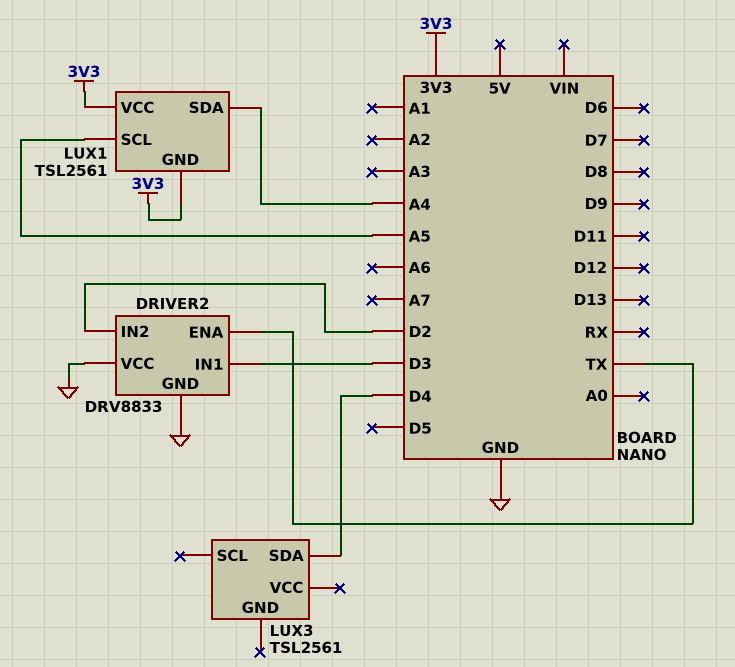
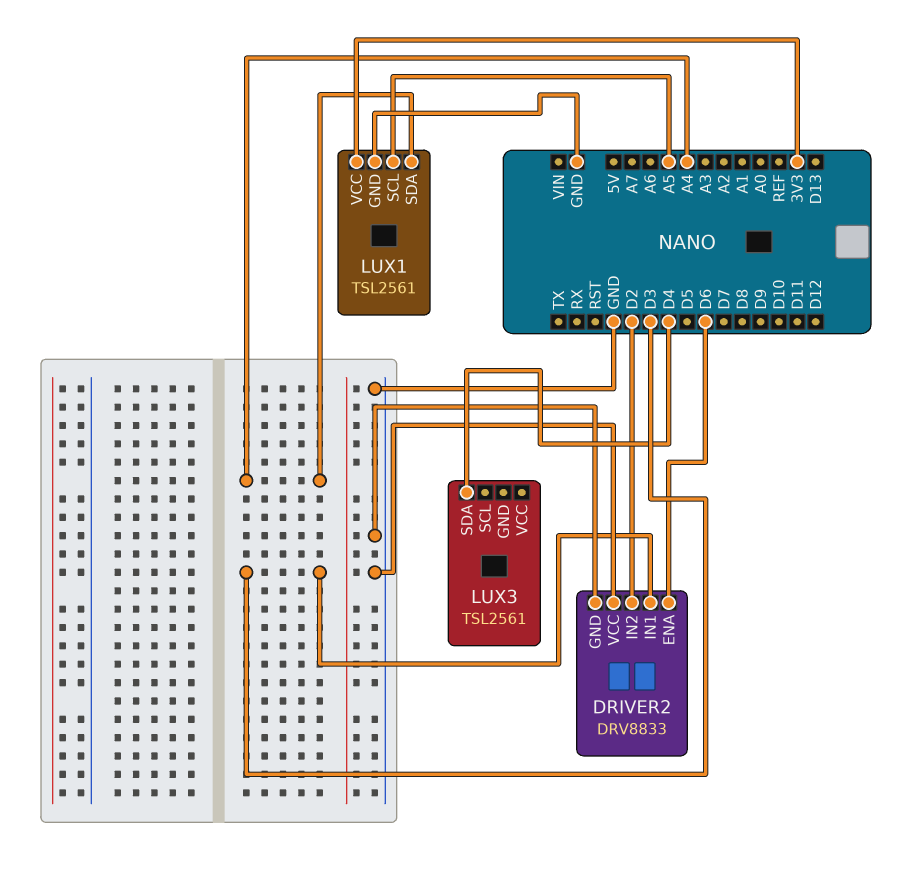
DRIVER2 pin ENA: TX -> D6
LUX1 pin GND: 3V3 -> GND

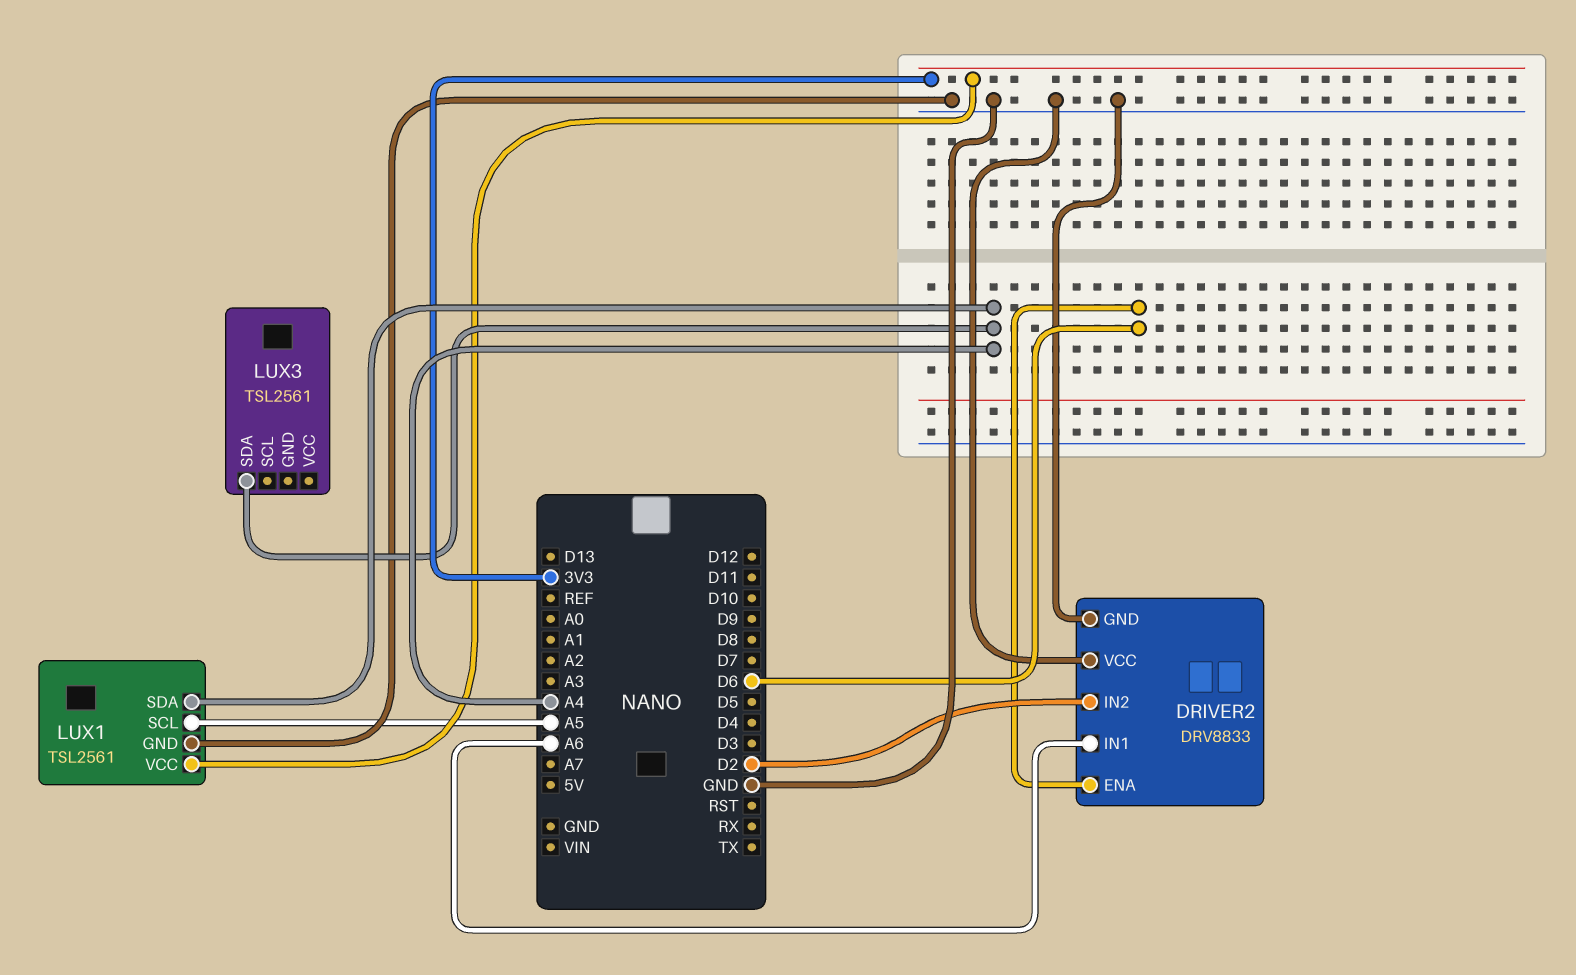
DRIVER2 pin IN1: D3 -> A6
LUX3 pin SDA: D4 -> A4

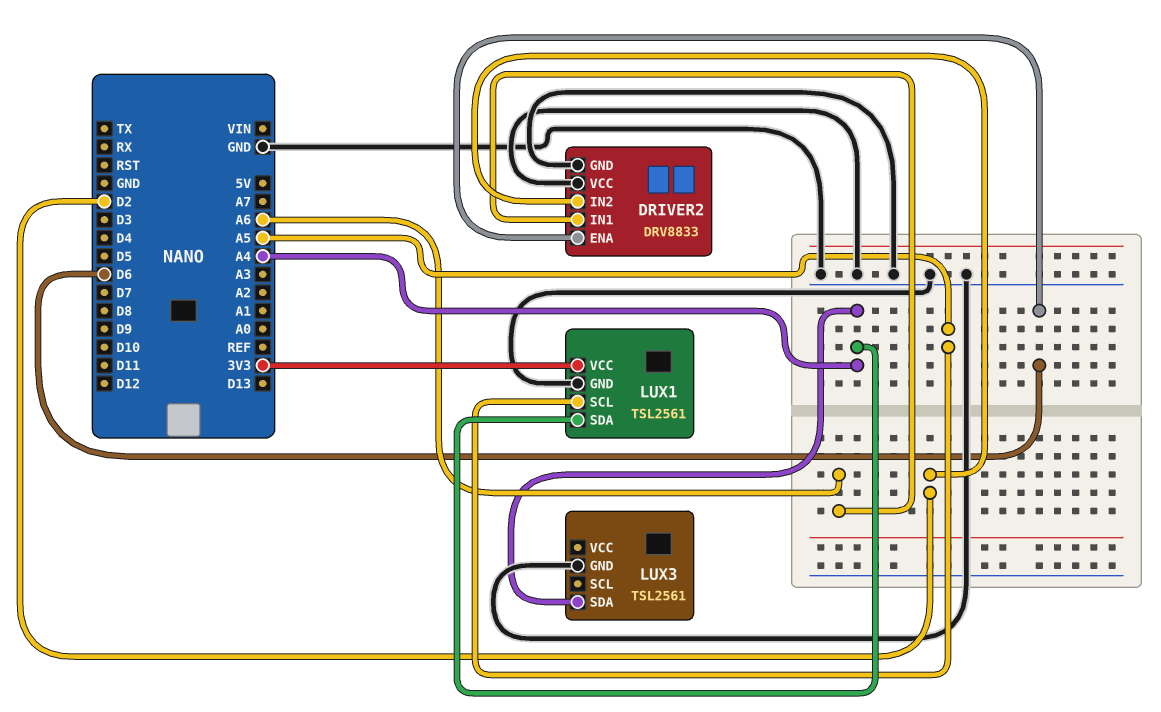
LUX3 pin GND: none -> GND

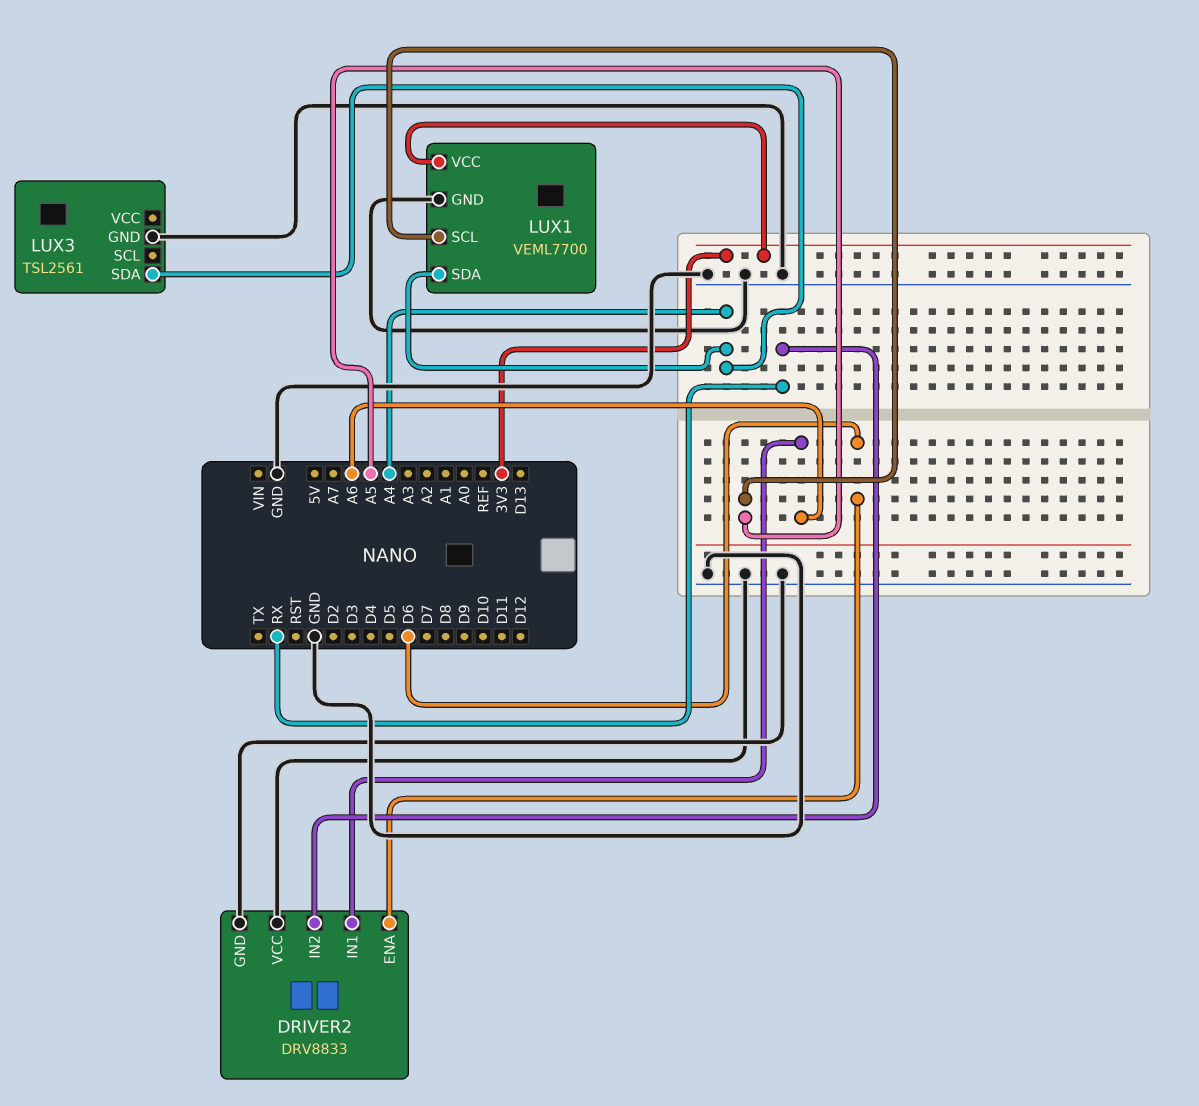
DRIVER2 pin IN2: D2 -> RX
LUX1: TSL2561 -> VEML7700

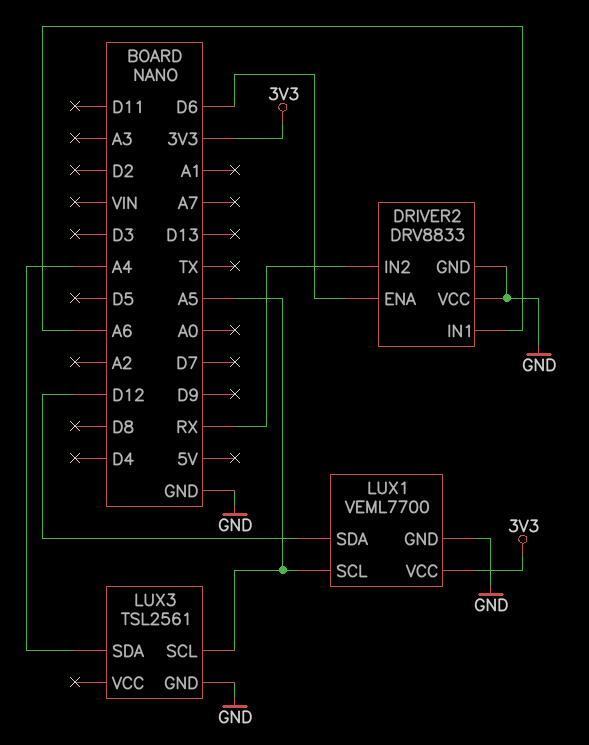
LUX1 pin SDA: A4 -> D12
LUX3 pin SCL: none -> A5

* **Exercise brief**
Only a number should be returned: the count of lines above that include "none".

* **The completed task**
2